Write out exactly the lines running from the one with "Segment: carcinoma. Return" to the end of the data, including both of those lines and excluding pictures.

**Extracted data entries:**

---+---

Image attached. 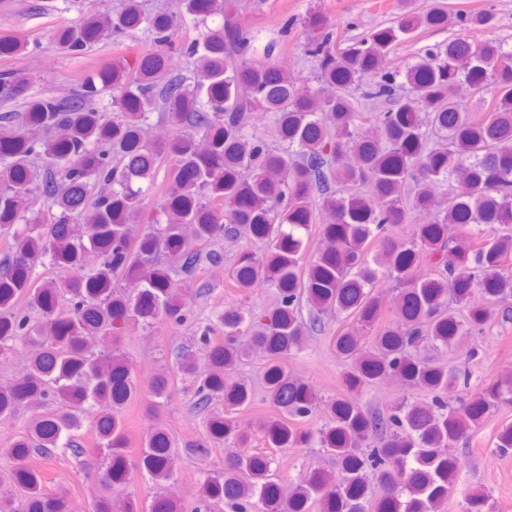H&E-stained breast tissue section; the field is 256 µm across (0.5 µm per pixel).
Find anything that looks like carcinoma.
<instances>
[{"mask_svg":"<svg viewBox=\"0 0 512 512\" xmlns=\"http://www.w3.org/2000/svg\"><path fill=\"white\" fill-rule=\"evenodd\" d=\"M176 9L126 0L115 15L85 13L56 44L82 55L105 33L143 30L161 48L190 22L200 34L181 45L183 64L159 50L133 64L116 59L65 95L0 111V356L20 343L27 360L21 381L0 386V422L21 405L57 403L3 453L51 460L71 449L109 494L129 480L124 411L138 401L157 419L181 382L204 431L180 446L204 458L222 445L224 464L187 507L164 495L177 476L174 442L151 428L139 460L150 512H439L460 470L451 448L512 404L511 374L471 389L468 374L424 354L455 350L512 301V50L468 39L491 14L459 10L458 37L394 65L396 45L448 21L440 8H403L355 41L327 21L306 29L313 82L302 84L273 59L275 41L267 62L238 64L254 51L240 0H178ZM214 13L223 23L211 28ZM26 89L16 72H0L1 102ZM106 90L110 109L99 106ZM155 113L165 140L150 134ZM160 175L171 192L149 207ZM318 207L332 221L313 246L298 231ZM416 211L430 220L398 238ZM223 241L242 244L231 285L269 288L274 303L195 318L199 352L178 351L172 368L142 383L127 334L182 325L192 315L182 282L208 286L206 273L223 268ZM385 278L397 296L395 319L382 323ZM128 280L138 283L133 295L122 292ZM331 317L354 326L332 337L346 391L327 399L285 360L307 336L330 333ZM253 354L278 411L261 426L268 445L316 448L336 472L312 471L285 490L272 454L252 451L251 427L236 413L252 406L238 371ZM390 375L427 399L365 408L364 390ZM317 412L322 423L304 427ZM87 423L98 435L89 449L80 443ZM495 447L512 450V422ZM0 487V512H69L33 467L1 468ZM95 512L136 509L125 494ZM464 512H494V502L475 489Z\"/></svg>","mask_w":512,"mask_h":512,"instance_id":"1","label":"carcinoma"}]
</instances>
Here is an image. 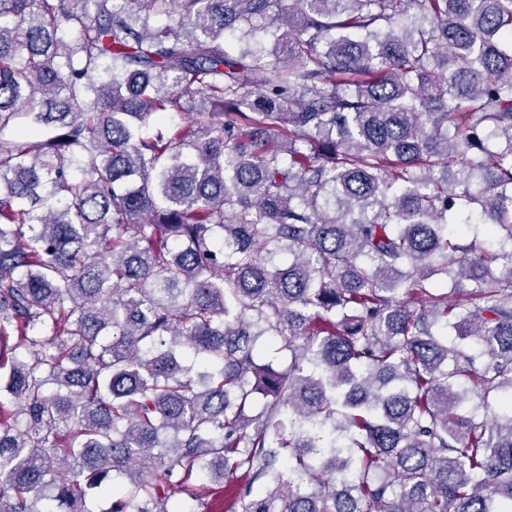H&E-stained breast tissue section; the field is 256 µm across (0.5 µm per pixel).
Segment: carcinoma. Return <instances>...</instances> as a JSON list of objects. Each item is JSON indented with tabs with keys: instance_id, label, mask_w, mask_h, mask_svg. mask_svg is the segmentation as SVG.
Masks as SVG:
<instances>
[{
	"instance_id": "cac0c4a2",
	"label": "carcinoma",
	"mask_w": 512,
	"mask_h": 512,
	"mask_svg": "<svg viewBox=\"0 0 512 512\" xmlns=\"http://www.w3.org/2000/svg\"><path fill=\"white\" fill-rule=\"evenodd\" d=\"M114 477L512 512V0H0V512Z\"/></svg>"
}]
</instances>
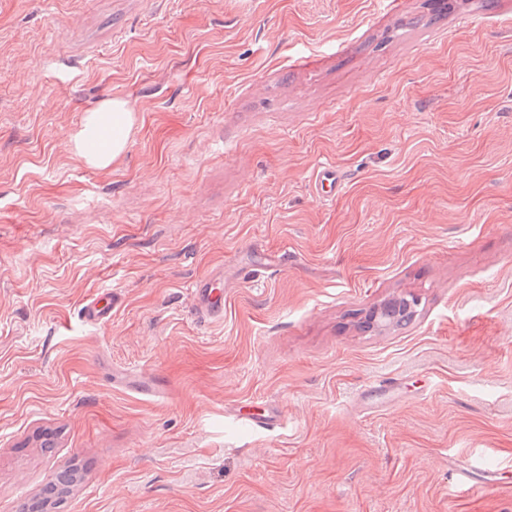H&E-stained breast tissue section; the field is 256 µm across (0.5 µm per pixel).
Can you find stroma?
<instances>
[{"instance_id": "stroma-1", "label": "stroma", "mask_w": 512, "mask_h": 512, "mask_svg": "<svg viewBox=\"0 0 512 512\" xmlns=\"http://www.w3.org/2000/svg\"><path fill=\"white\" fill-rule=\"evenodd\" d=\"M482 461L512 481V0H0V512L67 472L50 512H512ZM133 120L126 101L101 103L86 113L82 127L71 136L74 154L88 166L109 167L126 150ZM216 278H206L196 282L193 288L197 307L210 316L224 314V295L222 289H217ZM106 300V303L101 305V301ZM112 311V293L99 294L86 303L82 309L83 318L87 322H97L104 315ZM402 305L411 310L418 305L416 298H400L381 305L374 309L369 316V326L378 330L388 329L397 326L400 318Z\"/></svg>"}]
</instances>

---+---

**Correct response:**
Segment: carcinoma. Return <instances>...</instances> as a JSON list of objects. Each item is JSON indented with tabs with keys: instance_id, label, mask_w, mask_h, mask_svg. mask_svg is the segmentation as SVG.
Masks as SVG:
<instances>
[{
	"instance_id": "cac0c4a2",
	"label": "carcinoma",
	"mask_w": 512,
	"mask_h": 512,
	"mask_svg": "<svg viewBox=\"0 0 512 512\" xmlns=\"http://www.w3.org/2000/svg\"><path fill=\"white\" fill-rule=\"evenodd\" d=\"M114 477L512 512V0H0V512Z\"/></svg>"
}]
</instances>
H&E-stained breast tissue section; the field is 256 µm across (0.5 µm per pixel).
Can you find stroma?
<instances>
[{"instance_id": "stroma-1", "label": "stroma", "mask_w": 512, "mask_h": 512, "mask_svg": "<svg viewBox=\"0 0 512 512\" xmlns=\"http://www.w3.org/2000/svg\"><path fill=\"white\" fill-rule=\"evenodd\" d=\"M482 461L512 481V0H0V512L67 472L50 512H512ZM133 120L126 101L101 103L86 113L82 127L71 136L74 154L88 166L109 167L126 150ZM216 278H206L196 282L193 288L197 307L210 316L224 314V295L222 289H217ZM106 300V303L101 305V301ZM112 311V293L99 294L86 303L82 309L83 318L87 322H97L104 315ZM402 305L411 310L418 305L416 298H400L381 305L374 309L369 316V326L378 330L388 329L397 326L400 318Z\"/></svg>"}]
</instances>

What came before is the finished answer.